The records below are to be reproduced exactly, with the pictures left out.

--- Source material ---
*** Begin section ***

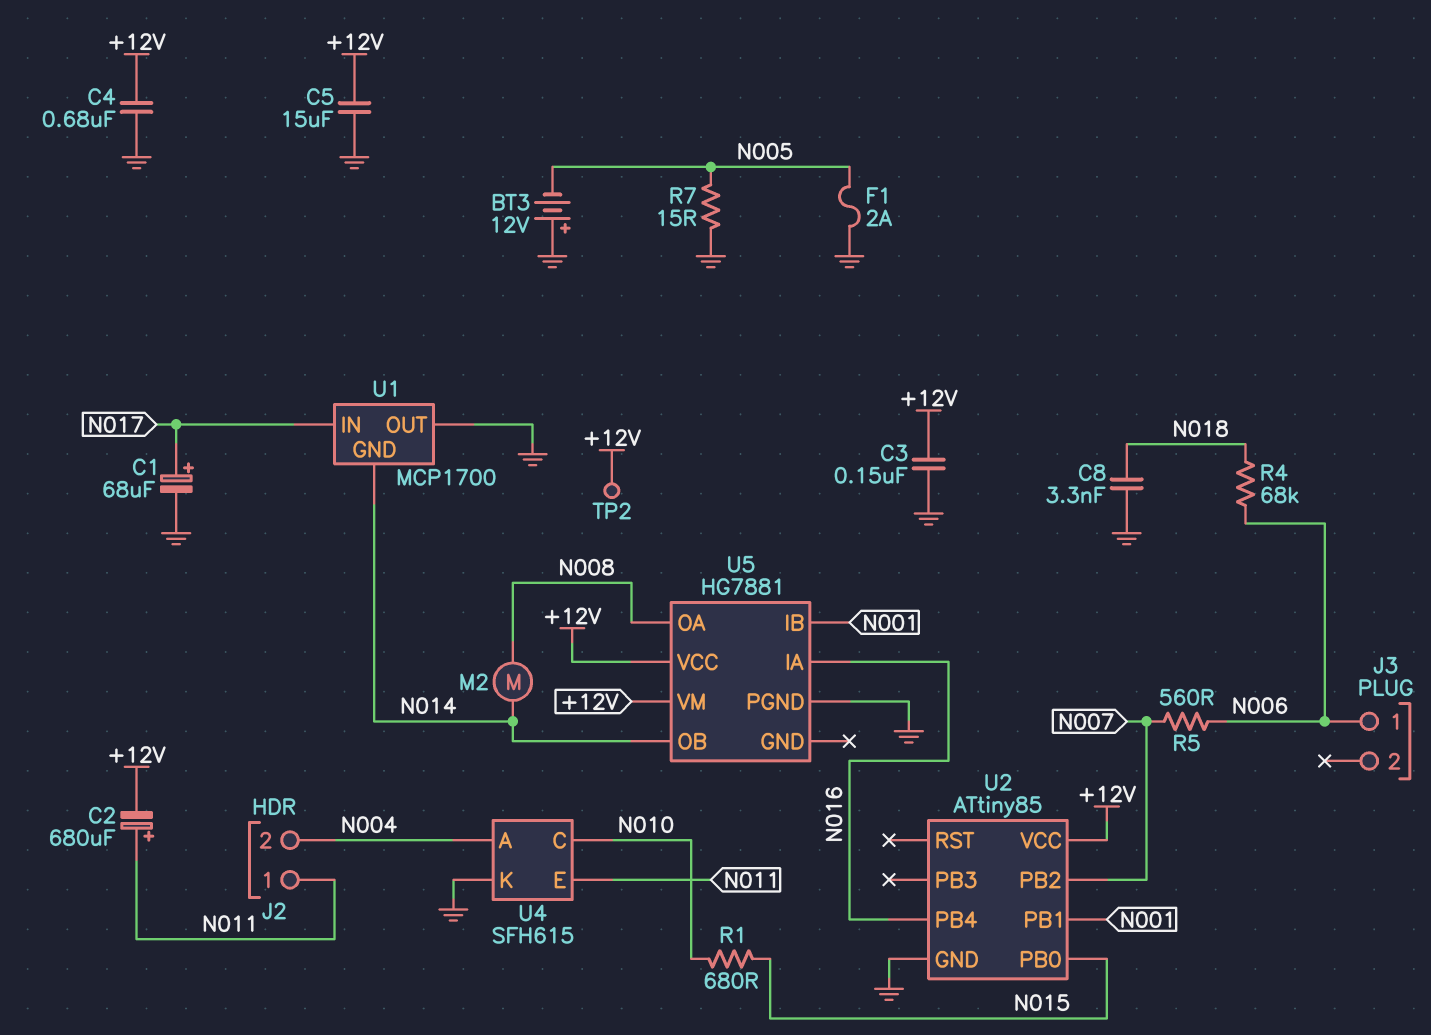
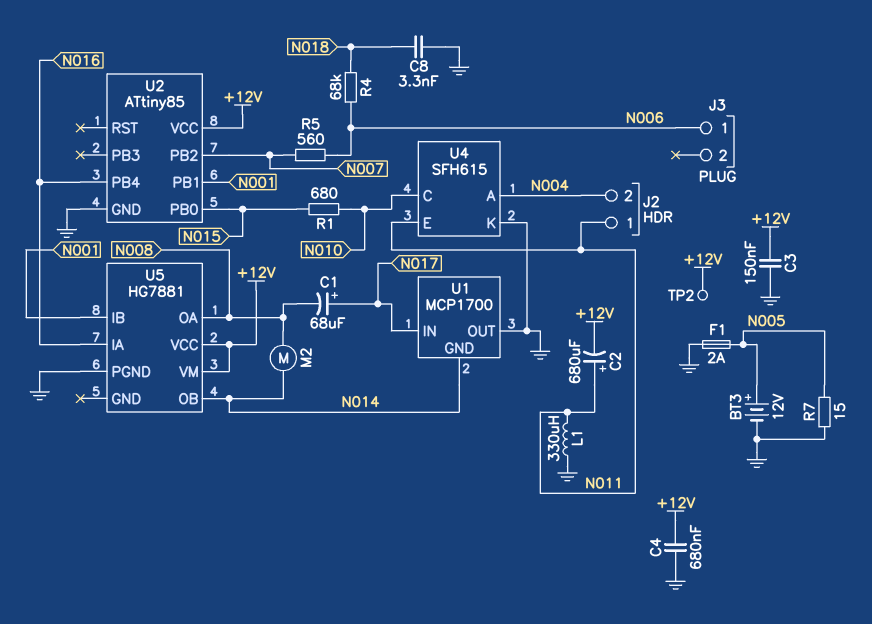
BT3: 12V (plus GND, minus N005) -> 12V (plus N005, minus GND)
C1: 68uF (plus N017, minus GND) -> 68uF (plus N017, minus N008)
C5: 15uF (+12V, GND) -> none
L1: none -> 330uH (GND, N011)

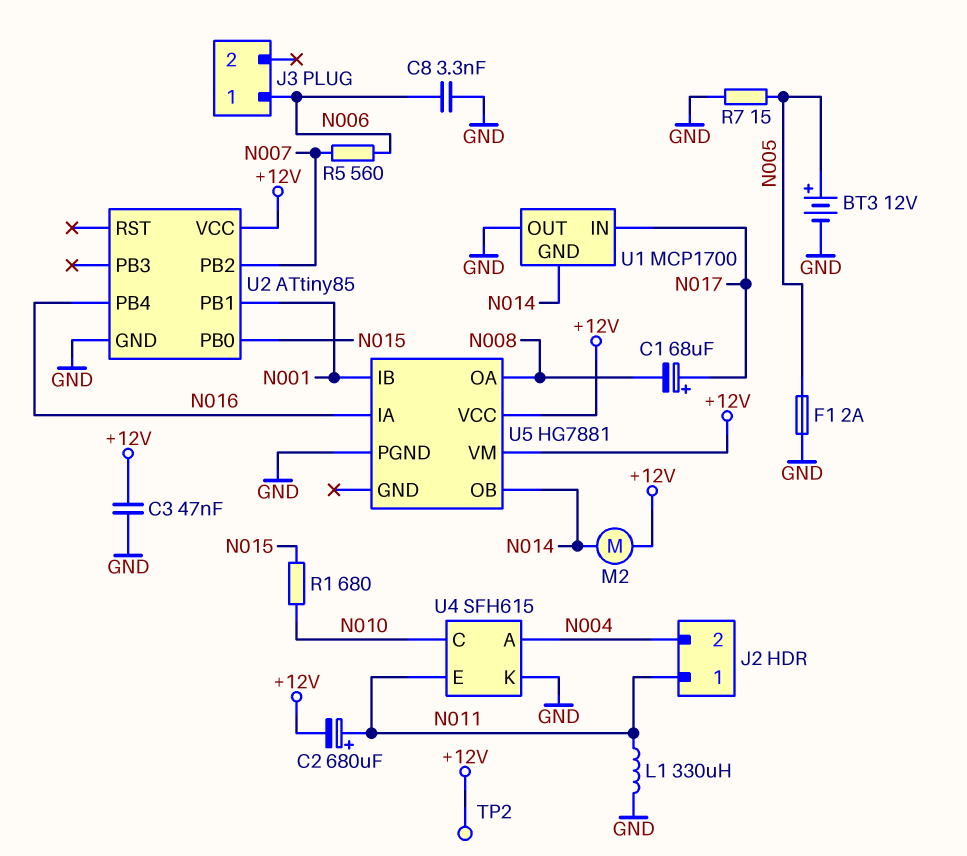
C3: 150nF (+12V, GND) -> 47nF (+12V, GND)
C4: 680nF (+12V, GND) -> none
C8: 3.3nF (GND, N018) -> 3.3nF (GND, N006)
M2: motor (N008, N014) -> motor (+12V, N014)
R4: 68k (N006, N018) -> none

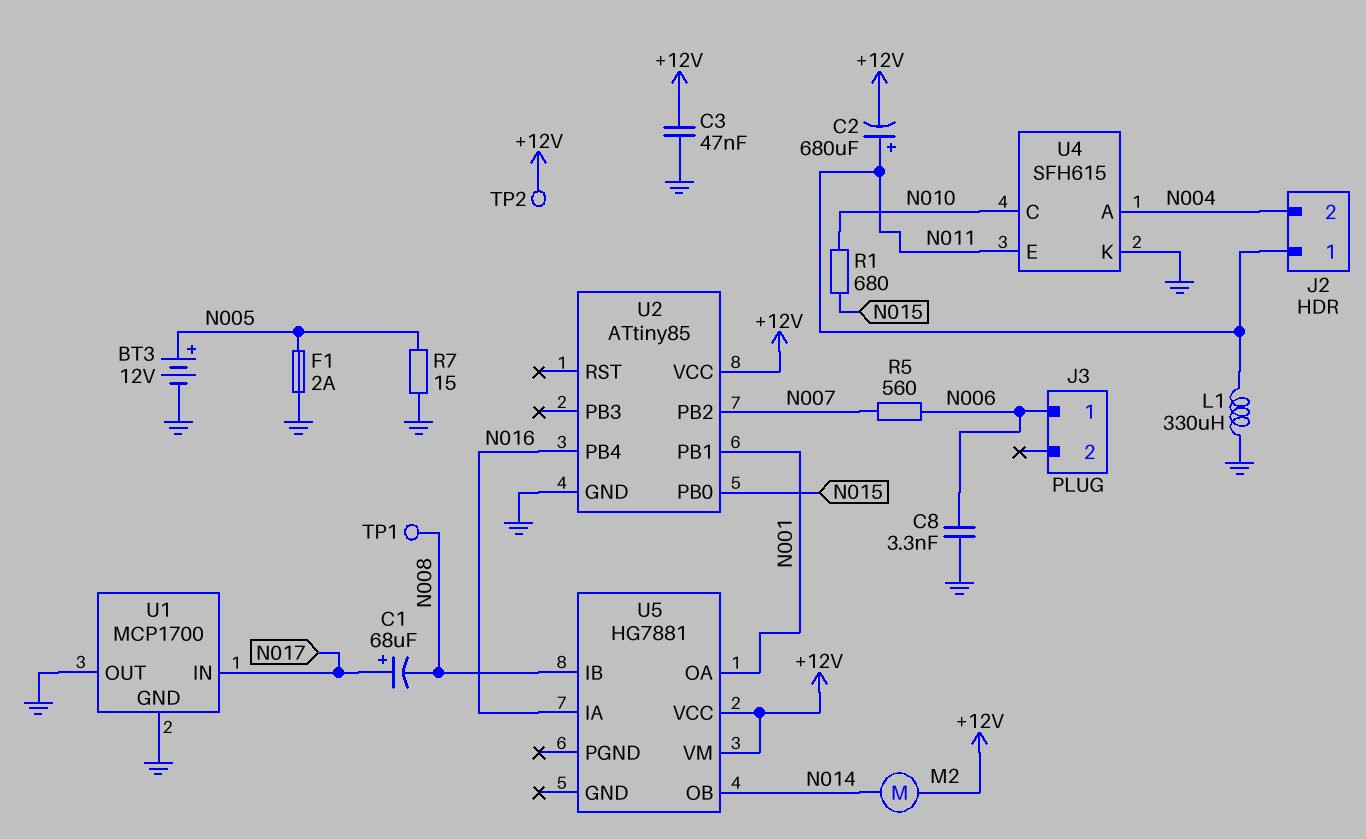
TP1: none -> test point (N008)
U1 pin GND: N014 -> GND
U5 pin IB: N001 -> N008
U5 pin OA: N008 -> N001
U5 pin PGND: GND -> none

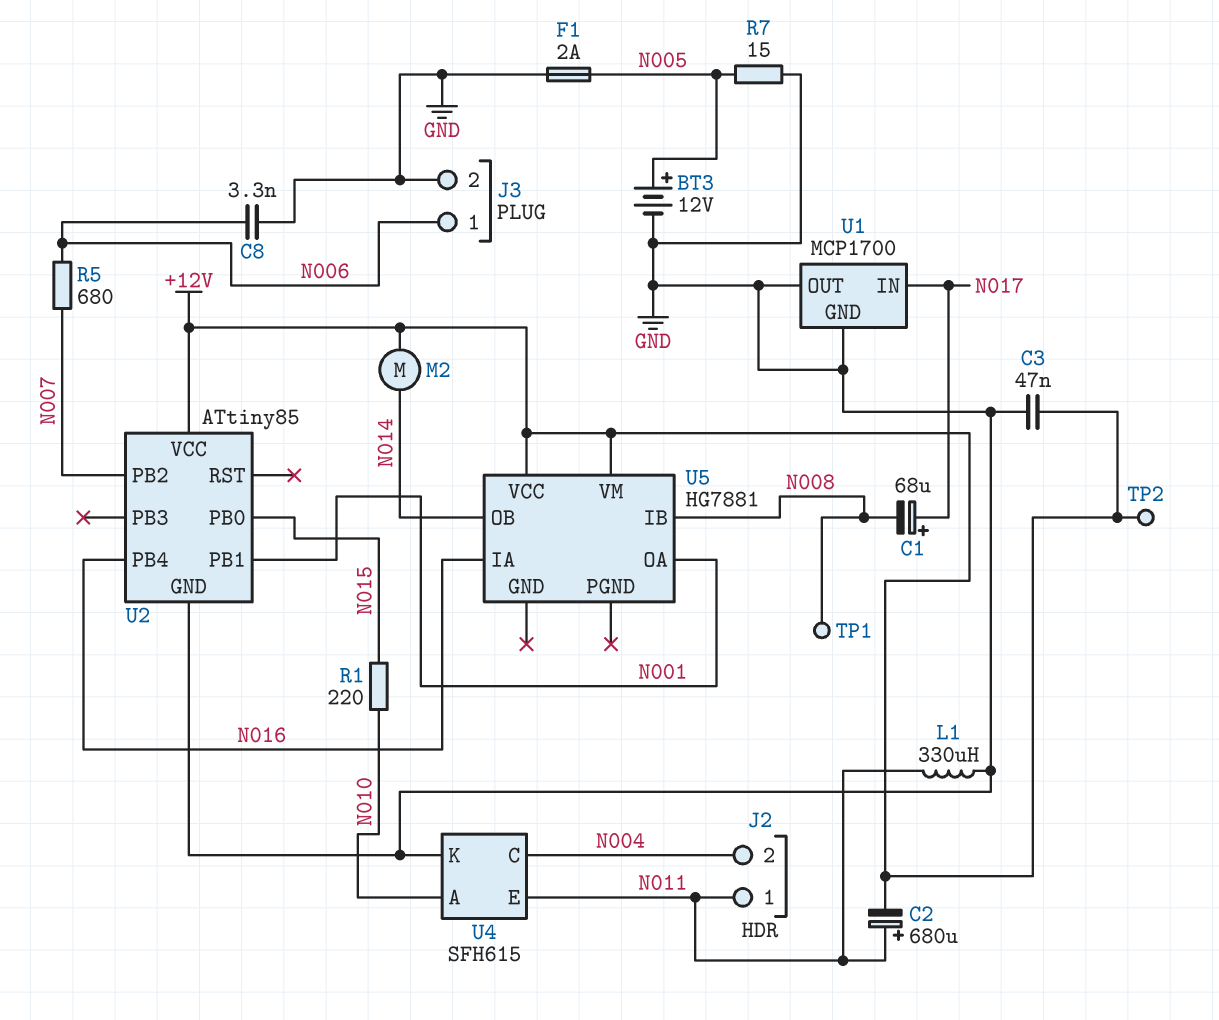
J3 pin 2: none -> GND
R1: 680 (N010, N015) -> 220 (N010, N015)
R5: 560 (N006, N007) -> 680 (N006, N007)
U4 pin A: N004 -> N010
U4 pin C: N010 -> N004

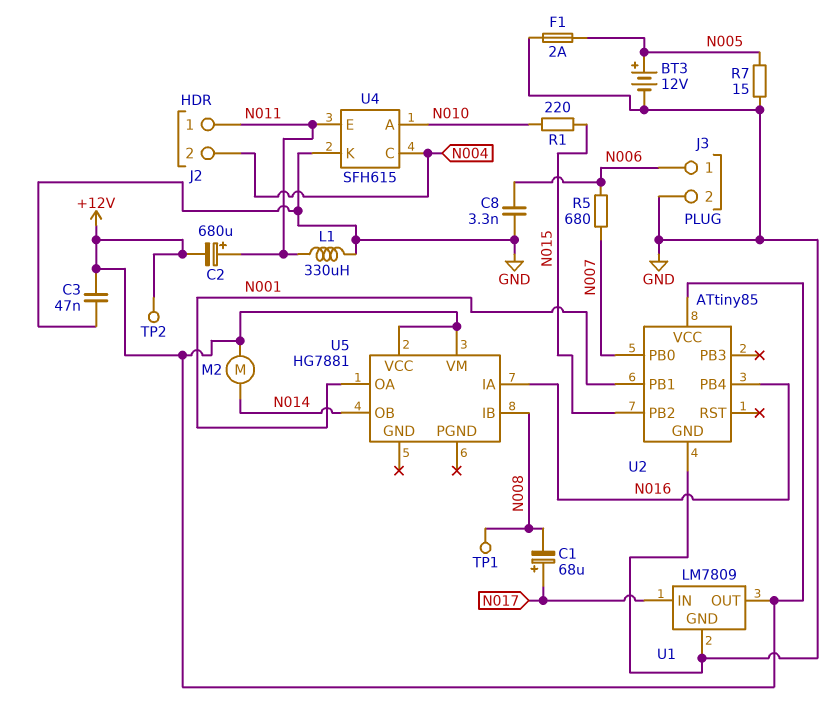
U1: MCP1700 -> LM7809
U1 pin OUT: GND -> +12V
U2 pin PB0: N015 -> N007
U2 pin PB2: N007 -> N015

*** End section ***

--- Written reply ---
BT3: 12V (plus GND, minus N005) -> 12V (plus N005, minus GND)
C1: 68uF (plus N017, minus GND) -> 68uF (plus N017, minus N008)
C5: 15uF (+12V, GND) -> none
L1: none -> 330uH (GND, N011)

C3: 150nF (+12V, GND) -> 47nF (+12V, GND)
C4: 680nF (+12V, GND) -> none
C8: 3.3nF (GND, N018) -> 3.3nF (GND, N006)
M2: motor (N008, N014) -> motor (+12V, N014)
R4: 68k (N006, N018) -> none

TP1: none -> test point (N008)
U1 pin GND: N014 -> GND
U5 pin IB: N001 -> N008
U5 pin OA: N008 -> N001
U5 pin PGND: GND -> none

J3 pin 2: none -> GND
R1: 680 (N010, N015) -> 220 (N010, N015)
R5: 560 (N006, N007) -> 680 (N006, N007)
U4 pin A: N004 -> N010
U4 pin C: N010 -> N004

U1: MCP1700 -> LM7809
U1 pin OUT: GND -> +12V
U2 pin PB0: N015 -> N007
U2 pin PB2: N007 -> N015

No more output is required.